**Work instruction**
Your response should consist of every record, exactly as given.

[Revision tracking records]

________________________________________

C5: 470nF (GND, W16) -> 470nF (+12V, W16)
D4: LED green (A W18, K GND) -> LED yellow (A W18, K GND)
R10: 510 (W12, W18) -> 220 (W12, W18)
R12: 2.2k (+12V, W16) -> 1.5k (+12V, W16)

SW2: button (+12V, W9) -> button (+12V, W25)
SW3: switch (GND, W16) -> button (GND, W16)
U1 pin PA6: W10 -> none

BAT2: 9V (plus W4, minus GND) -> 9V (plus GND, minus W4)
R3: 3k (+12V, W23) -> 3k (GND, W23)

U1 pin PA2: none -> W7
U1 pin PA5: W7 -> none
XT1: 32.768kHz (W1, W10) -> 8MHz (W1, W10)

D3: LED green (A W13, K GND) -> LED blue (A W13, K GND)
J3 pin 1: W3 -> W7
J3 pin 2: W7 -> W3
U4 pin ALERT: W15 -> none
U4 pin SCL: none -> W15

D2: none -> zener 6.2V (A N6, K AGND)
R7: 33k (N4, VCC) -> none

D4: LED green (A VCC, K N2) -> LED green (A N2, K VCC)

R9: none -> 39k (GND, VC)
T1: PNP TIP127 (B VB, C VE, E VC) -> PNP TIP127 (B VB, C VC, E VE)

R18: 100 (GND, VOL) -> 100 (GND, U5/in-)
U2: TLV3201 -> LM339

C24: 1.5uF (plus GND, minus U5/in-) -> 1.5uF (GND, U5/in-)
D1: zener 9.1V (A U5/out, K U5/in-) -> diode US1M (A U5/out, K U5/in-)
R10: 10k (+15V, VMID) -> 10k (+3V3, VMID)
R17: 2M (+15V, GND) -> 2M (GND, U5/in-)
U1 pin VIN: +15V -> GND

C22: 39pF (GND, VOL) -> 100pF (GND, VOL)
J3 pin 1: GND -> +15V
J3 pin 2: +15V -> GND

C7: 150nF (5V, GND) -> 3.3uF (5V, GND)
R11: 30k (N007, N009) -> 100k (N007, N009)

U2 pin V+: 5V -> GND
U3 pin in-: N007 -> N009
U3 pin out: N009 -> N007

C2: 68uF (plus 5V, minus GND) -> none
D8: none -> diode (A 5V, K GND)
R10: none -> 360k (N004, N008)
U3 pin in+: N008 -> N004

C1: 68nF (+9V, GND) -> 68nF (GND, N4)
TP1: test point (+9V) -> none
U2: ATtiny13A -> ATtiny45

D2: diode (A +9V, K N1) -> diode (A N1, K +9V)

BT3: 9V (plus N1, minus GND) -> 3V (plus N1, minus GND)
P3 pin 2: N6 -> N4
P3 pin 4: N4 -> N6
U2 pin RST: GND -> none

________________________________________

**Result**
C5: 470nF (GND, W16) -> 470nF (+12V, W16)
D4: LED green (A W18, K GND) -> LED yellow (A W18, K GND)
R10: 510 (W12, W18) -> 220 (W12, W18)
R12: 2.2k (+12V, W16) -> 1.5k (+12V, W16)

SW2: button (+12V, W9) -> button (+12V, W25)
SW3: switch (GND, W16) -> button (GND, W16)
U1 pin PA6: W10 -> none

BAT2: 9V (plus W4, minus GND) -> 9V (plus GND, minus W4)
R3: 3k (+12V, W23) -> 3k (GND, W23)

U1 pin PA2: none -> W7
U1 pin PA5: W7 -> none
XT1: 32.768kHz (W1, W10) -> 8MHz (W1, W10)

D3: LED green (A W13, K GND) -> LED blue (A W13, K GND)
J3 pin 1: W3 -> W7
J3 pin 2: W7 -> W3
U4 pin ALERT: W15 -> none
U4 pin SCL: none -> W15

D2: none -> zener 6.2V (A N6, K AGND)
R7: 33k (N4, VCC) -> none

D4: LED green (A VCC, K N2) -> LED green (A N2, K VCC)

R9: none -> 39k (GND, VC)
T1: PNP TIP127 (B VB, C VE, E VC) -> PNP TIP127 (B VB, C VC, E VE)

R18: 100 (GND, VOL) -> 100 (GND, U5/in-)
U2: TLV3201 -> LM339

C24: 1.5uF (plus GND, minus U5/in-) -> 1.5uF (GND, U5/in-)
D1: zener 9.1V (A U5/out, K U5/in-) -> diode US1M (A U5/out, K U5/in-)
R10: 10k (+15V, VMID) -> 10k (+3V3, VMID)
R17: 2M (+15V, GND) -> 2M (GND, U5/in-)
U1 pin VIN: +15V -> GND

C22: 39pF (GND, VOL) -> 100pF (GND, VOL)
J3 pin 1: GND -> +15V
J3 pin 2: +15V -> GND

C7: 150nF (5V, GND) -> 3.3uF (5V, GND)
R11: 30k (N007, N009) -> 100k (N007, N009)

U2 pin V+: 5V -> GND
U3 pin in-: N007 -> N009
U3 pin out: N009 -> N007

C2: 68uF (plus 5V, minus GND) -> none
D8: none -> diode (A 5V, K GND)
R10: none -> 360k (N004, N008)
U3 pin in+: N008 -> N004

C1: 68nF (+9V, GND) -> 68nF (GND, N4)
TP1: test point (+9V) -> none
U2: ATtiny13A -> ATtiny45

D2: diode (A +9V, K N1) -> diode (A N1, K +9V)

BT3: 9V (plus N1, minus GND) -> 3V (plus N1, minus GND)
P3 pin 2: N6 -> N4
P3 pin 4: N4 -> N6
U2 pin RST: GND -> none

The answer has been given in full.